* [Work instruction]:
What follows is a set of records; repeat them exactly, without the pictures.

* [Input data]:
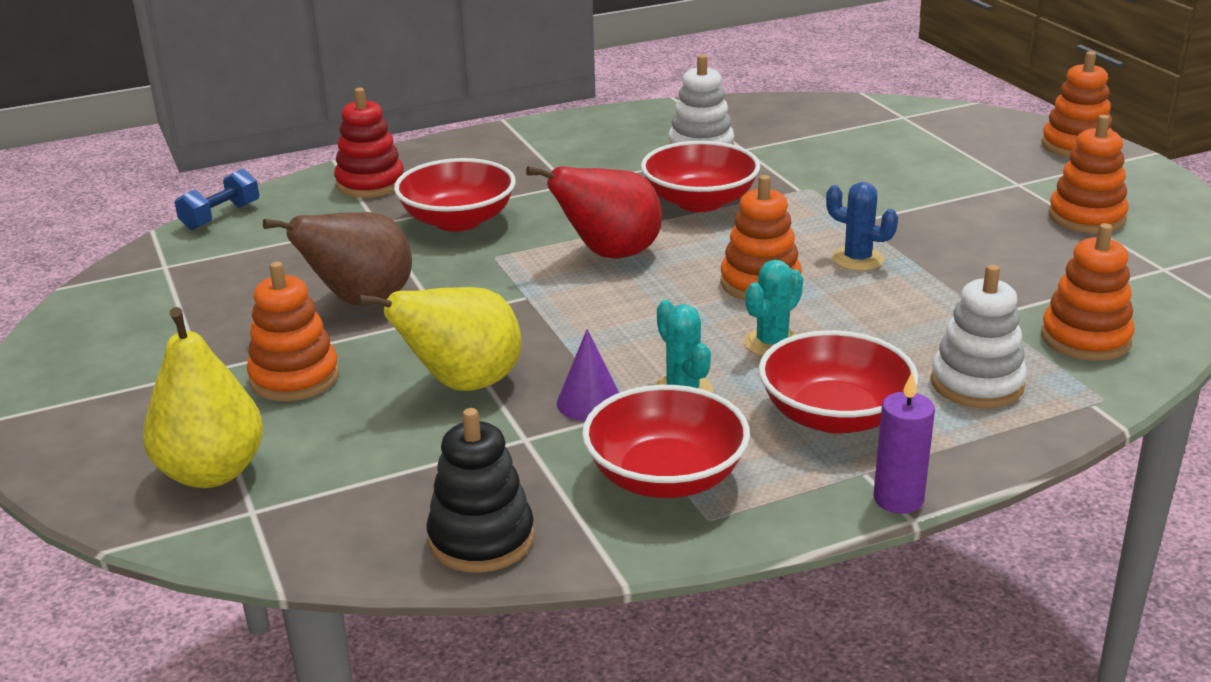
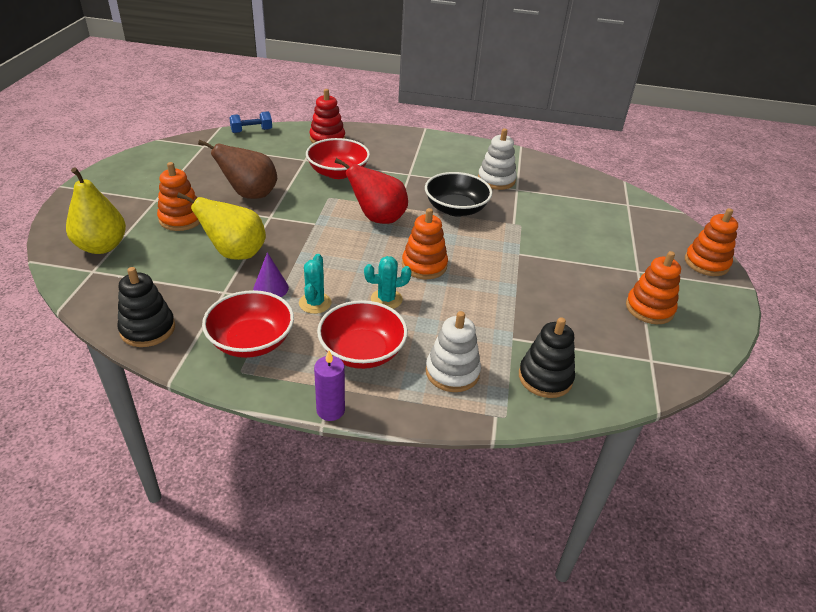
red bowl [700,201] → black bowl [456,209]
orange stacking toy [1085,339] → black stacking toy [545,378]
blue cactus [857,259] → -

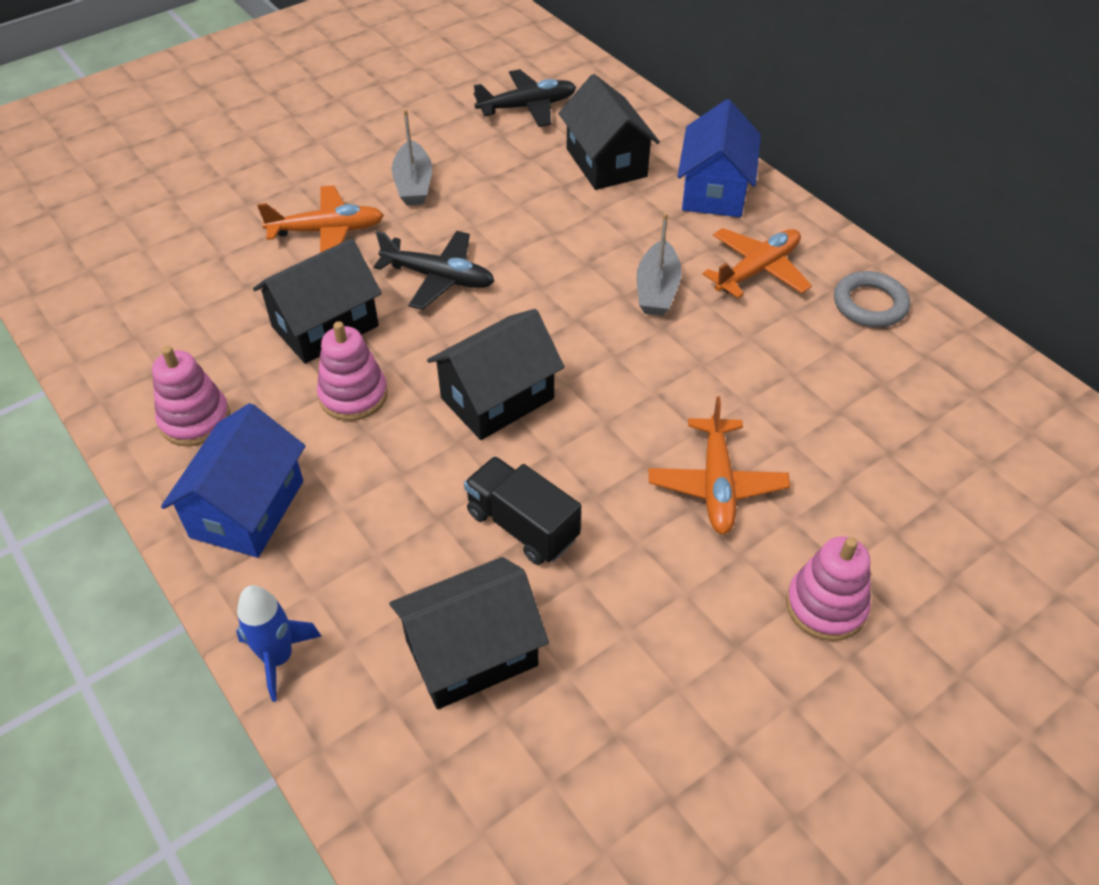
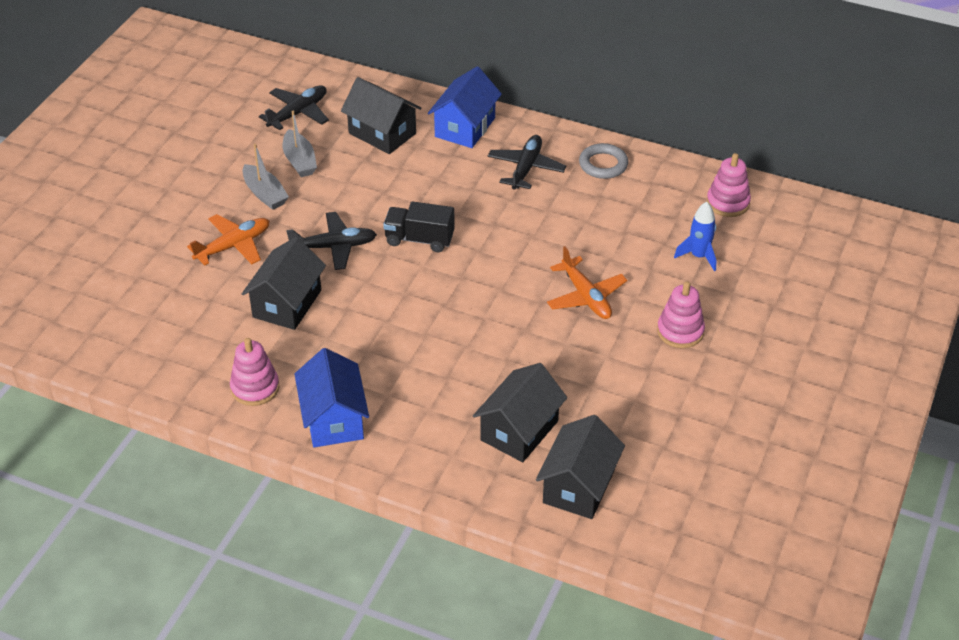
grey boat [657,290] → grey boat [299,161], shifted
black truck [522,525] → black truck [419,239], shifted
blue house [714,190] → blue house [465,127], 45 degrees clockwise
orange plane [758,270] → black plane [526,168]
black house [497,398] → black house [578,486], shifted
blue rocket [278,658] → blue rocket [698,256], shifted
pink stacking toy [353,395] → pink stacking toy [728,203], shifted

* [Final answer]:
red bowl [700,201] → black bowl [456,209]
orange stacking toy [1085,339] → black stacking toy [545,378]
blue cactus [857,259] → -

grey boat [657,290] → grey boat [299,161], shifted
black truck [522,525] → black truck [419,239], shifted
blue house [714,190] → blue house [465,127], 45 degrees clockwise
orange plane [758,270] → black plane [526,168]
black house [497,398] → black house [578,486], shifted
blue rocket [278,658] → blue rocket [698,256], shifted
pink stacking toy [353,395] → pink stacking toy [728,203], shifted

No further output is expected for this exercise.